- **Image sets with object changes**:
◆ ◆ ◆ ◆
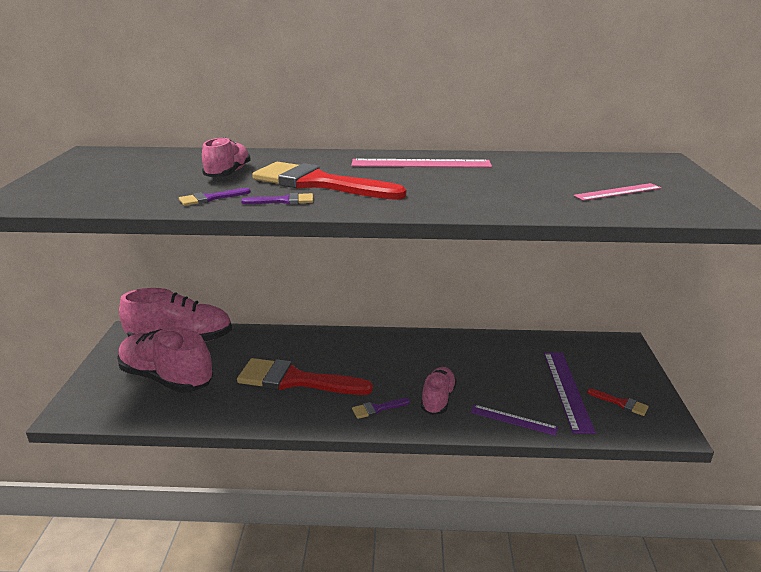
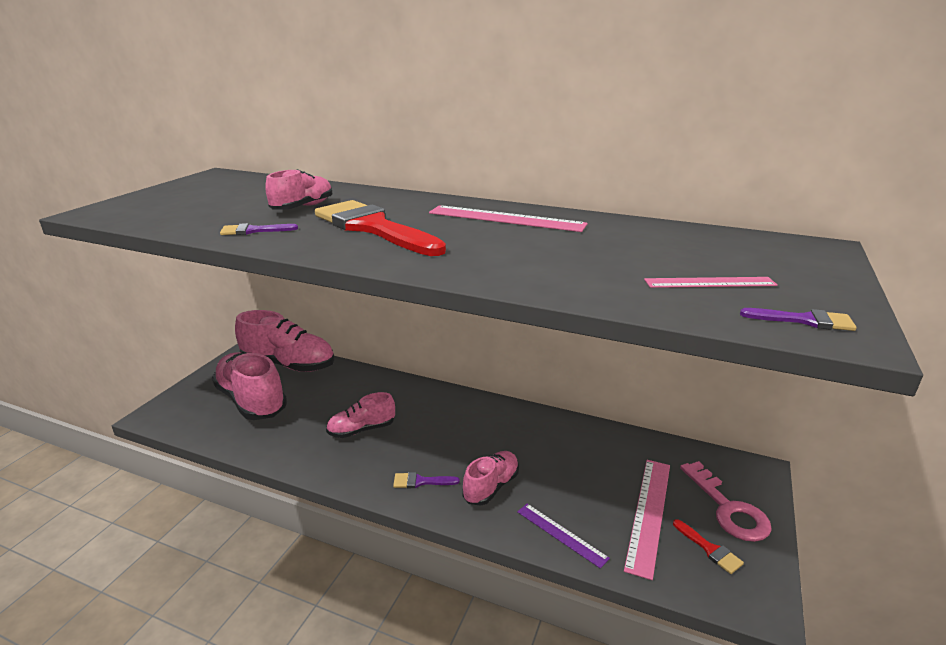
camera: 20 degrees right, 0 degrees up
(284, 201) = (316, 242): purple brush -> purple brush (804, 320)
(295, 380) = (361, 430): red brush -> pink shoe
(567, 390) = (649, 513): purple ruler -> pink ruler
(618, 373) = (728, 509): none -> pink key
◆ ◆ ◆ ◆
Omit every picture, then repeat the remaining data exactly as it appears above.

- **Output for this task**:
camera: 20 degrees right, 0 degrees up
(284, 201) = (316, 242): purple brush -> purple brush (804, 320)
(295, 380) = (361, 430): red brush -> pink shoe
(567, 390) = (649, 513): purple ruler -> pink ruler
(618, 373) = (728, 509): none -> pink key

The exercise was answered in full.